◆ **Work item**
Take the data below and filter it for lines containing the word "right"; show each line found.
Segment Start: Material for this exercise
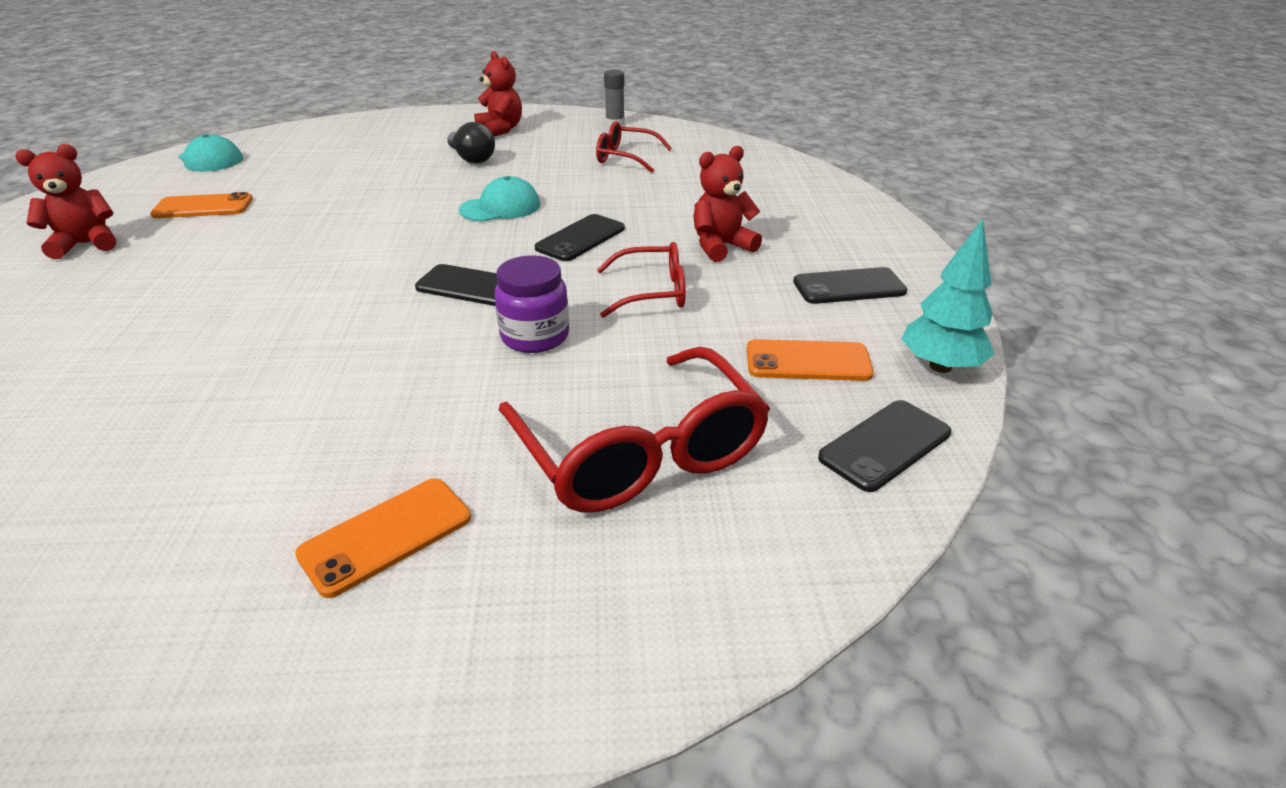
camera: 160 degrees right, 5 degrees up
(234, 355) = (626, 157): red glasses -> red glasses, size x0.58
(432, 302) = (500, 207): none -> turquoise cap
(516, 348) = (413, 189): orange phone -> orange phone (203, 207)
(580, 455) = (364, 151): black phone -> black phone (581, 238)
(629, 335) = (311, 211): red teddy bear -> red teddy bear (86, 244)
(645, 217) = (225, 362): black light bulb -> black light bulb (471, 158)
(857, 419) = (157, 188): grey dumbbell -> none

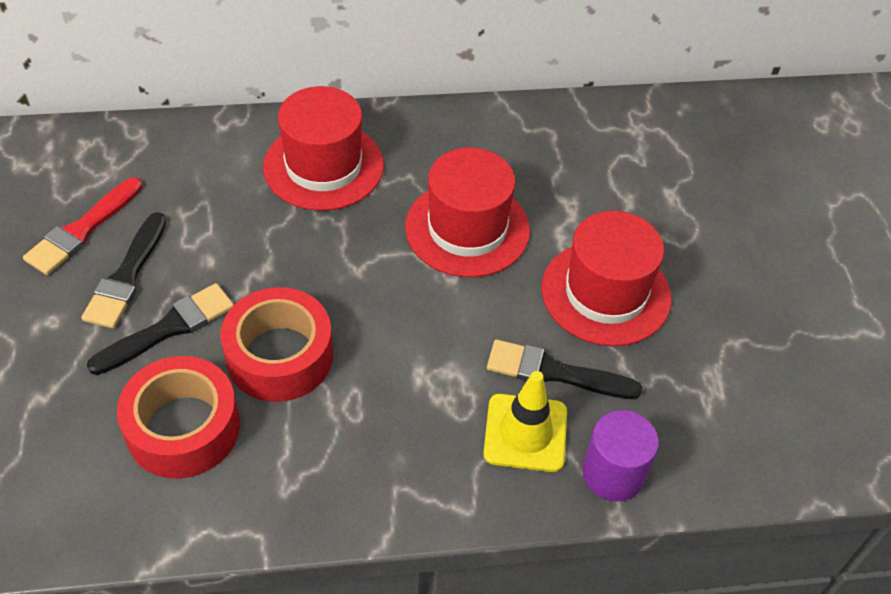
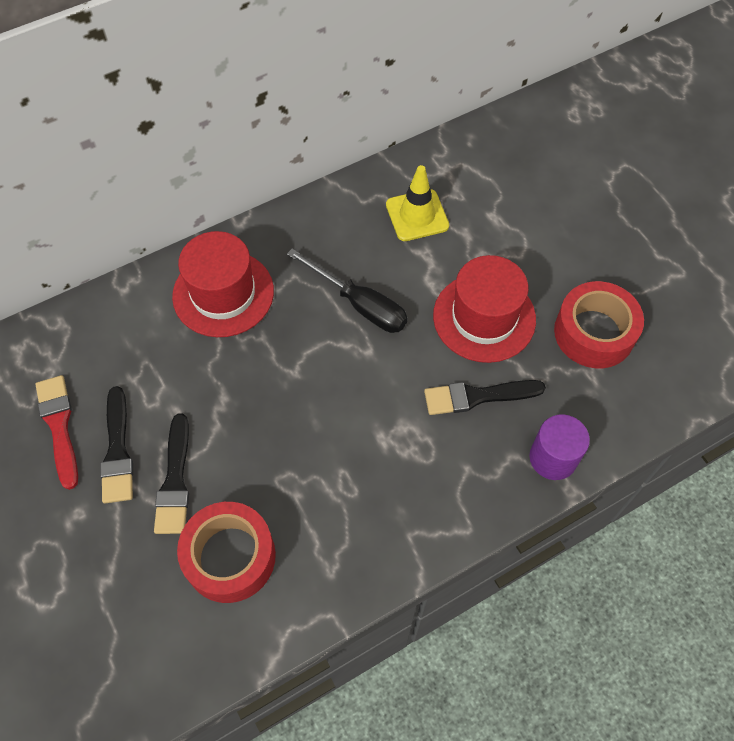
camera: 20 degrees left, 10 degrees up
(82, 230) = (59, 426): red brush -> red brush turned 150 degrees clockwise
(169, 328) = (175, 481): black brush -> black brush turned 150 degrees clockwise
(279, 356) = (272, 468): red tape -> red tape (594, 333)
(467, 228) = (359, 304): red hat -> black screwdriver
(525, 433) = (479, 453): yellow traffic cone -> yellow traffic cone (417, 215)

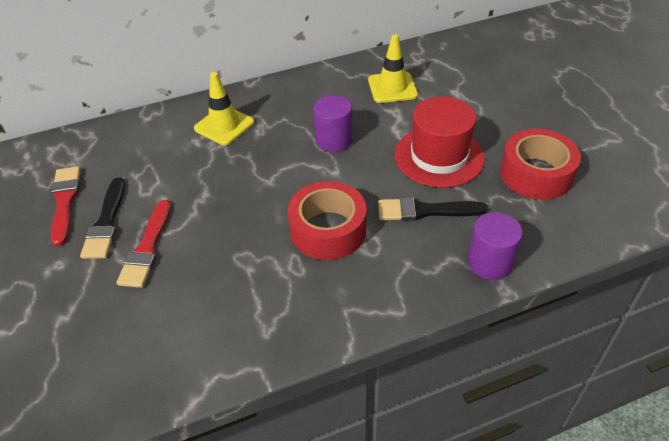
camera: 10 degrees right, 15 degrees down
(175, 481) = (147, 248): black brush -> red brush
(223, 293) = (224, 125): red hat -> yellow traffic cone
(230, 557) = (178, 310): red tape -> red tape (328, 230)
(359, 304) = (334, 140): black screwdriver -> purple cylinder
Segment End: Material for this exercise
◆ **Answer box**
camera: 160 degrees right, 5 degrees up
camera: 10 degrees right, 15 degrees down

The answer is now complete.